### Stored items
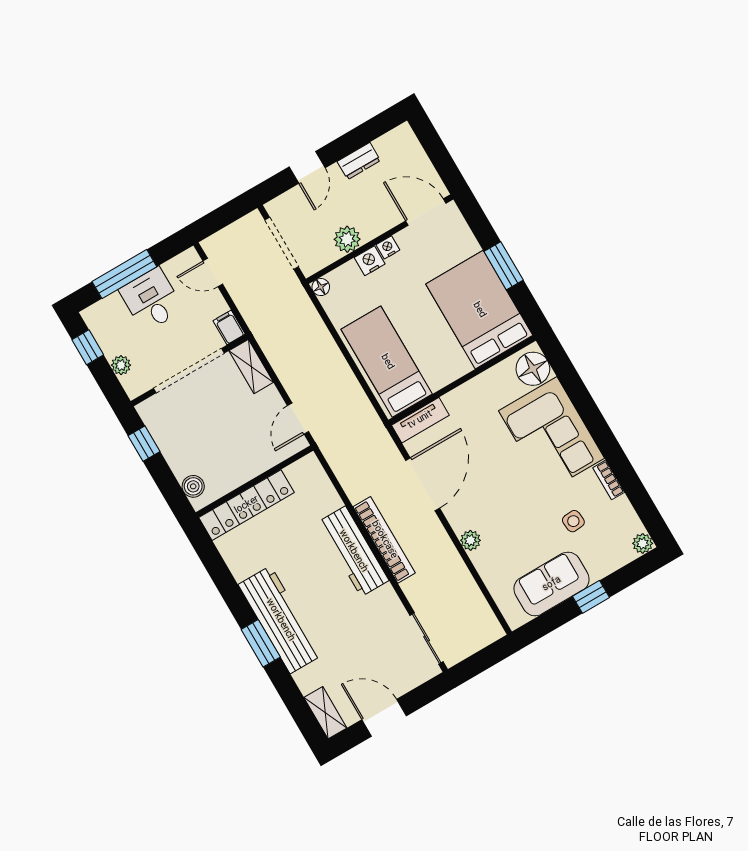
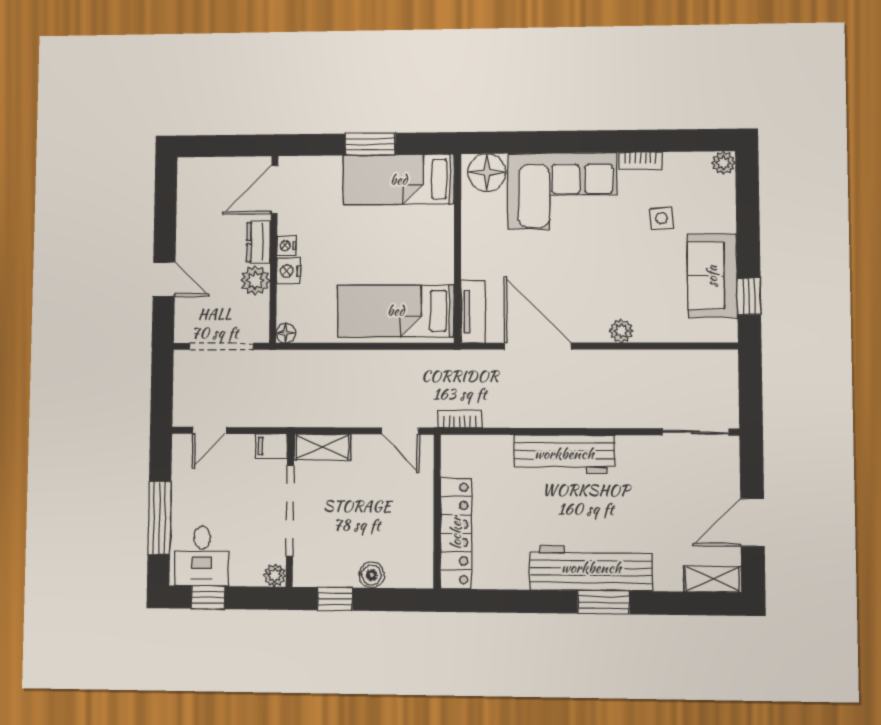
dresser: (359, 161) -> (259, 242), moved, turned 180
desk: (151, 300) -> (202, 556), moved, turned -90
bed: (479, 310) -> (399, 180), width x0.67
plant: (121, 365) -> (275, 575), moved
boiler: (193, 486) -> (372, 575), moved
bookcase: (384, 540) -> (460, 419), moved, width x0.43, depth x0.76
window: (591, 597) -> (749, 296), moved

### Task objective
Please transcribe the lines from the one containing "boiler: (193, 486) -> (372, 575), moved" through the last line of the records. Include both ends and nothing else.

### Expected answer
boiler: (193, 486) -> (372, 575), moved
bookcase: (384, 540) -> (460, 419), moved, width x0.43, depth x0.76
window: (591, 597) -> (749, 296), moved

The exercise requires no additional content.